■ MATERIAL FOR THIS TASK ■
>>>>>
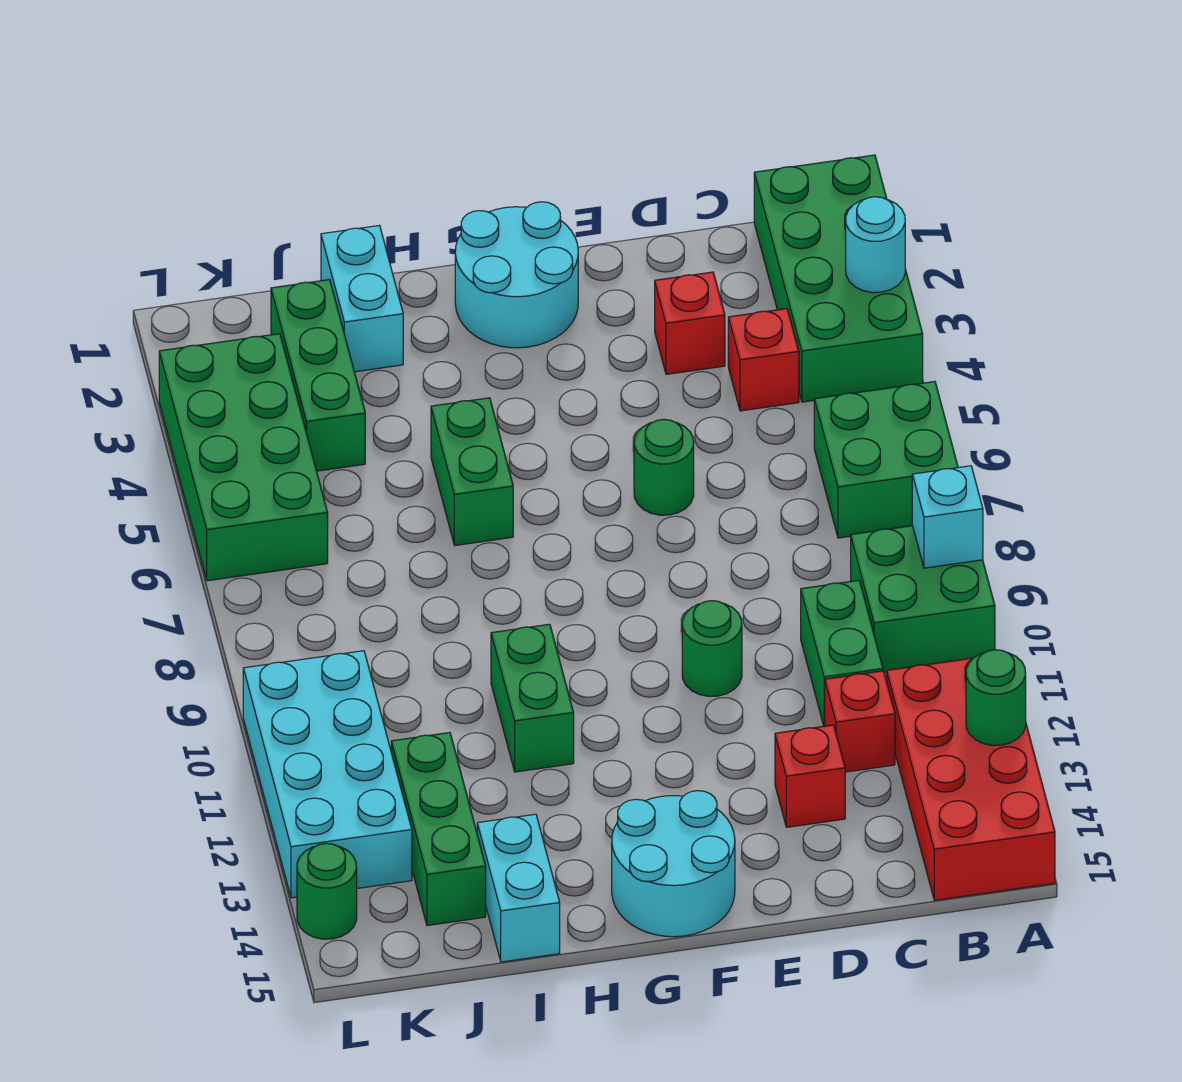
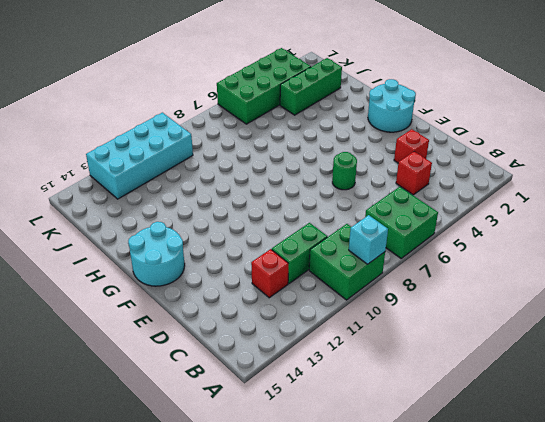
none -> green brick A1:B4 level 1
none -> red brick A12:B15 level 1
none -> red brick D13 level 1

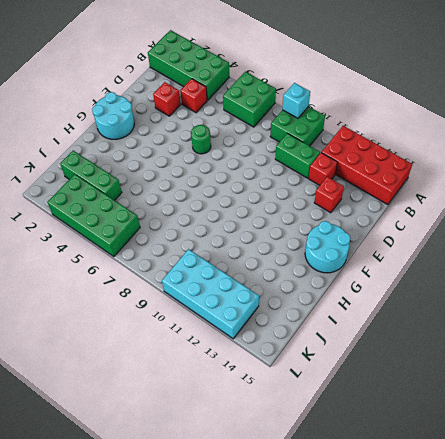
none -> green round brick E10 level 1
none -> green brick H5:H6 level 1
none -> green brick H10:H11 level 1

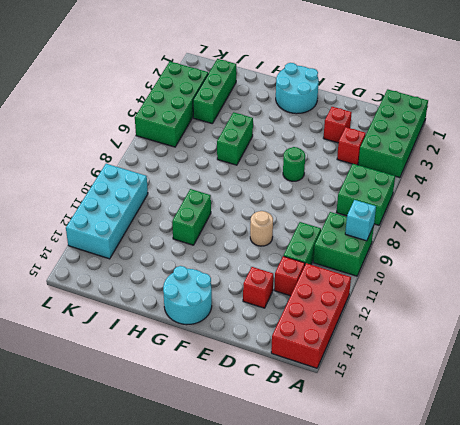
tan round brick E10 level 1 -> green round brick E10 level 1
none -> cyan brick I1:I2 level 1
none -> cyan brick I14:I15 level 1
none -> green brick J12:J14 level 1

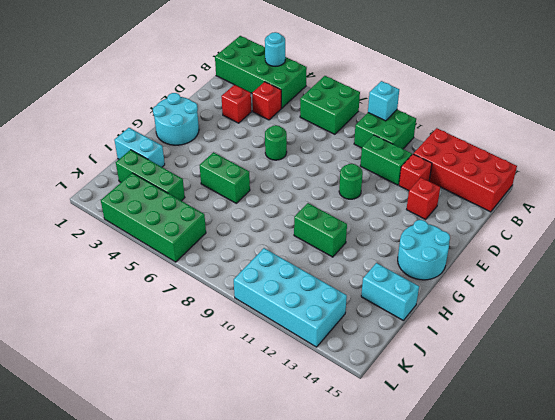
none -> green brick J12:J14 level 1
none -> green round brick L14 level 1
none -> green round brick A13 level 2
<<<<<
■ PROBLEM ■
Repeat the records in full, exactly as they appear, but with the pictures removed.

■ WORKED SOLUTION ■
none -> green brick A1:B4 level 1
none -> red brick A12:B15 level 1
none -> red brick D13 level 1

none -> green round brick E10 level 1
none -> green brick H5:H6 level 1
none -> green brick H10:H11 level 1

tan round brick E10 level 1 -> green round brick E10 level 1
none -> cyan brick I1:I2 level 1
none -> cyan brick I14:I15 level 1
none -> green brick J12:J14 level 1

none -> green brick J12:J14 level 1
none -> green round brick L14 level 1
none -> green round brick A13 level 2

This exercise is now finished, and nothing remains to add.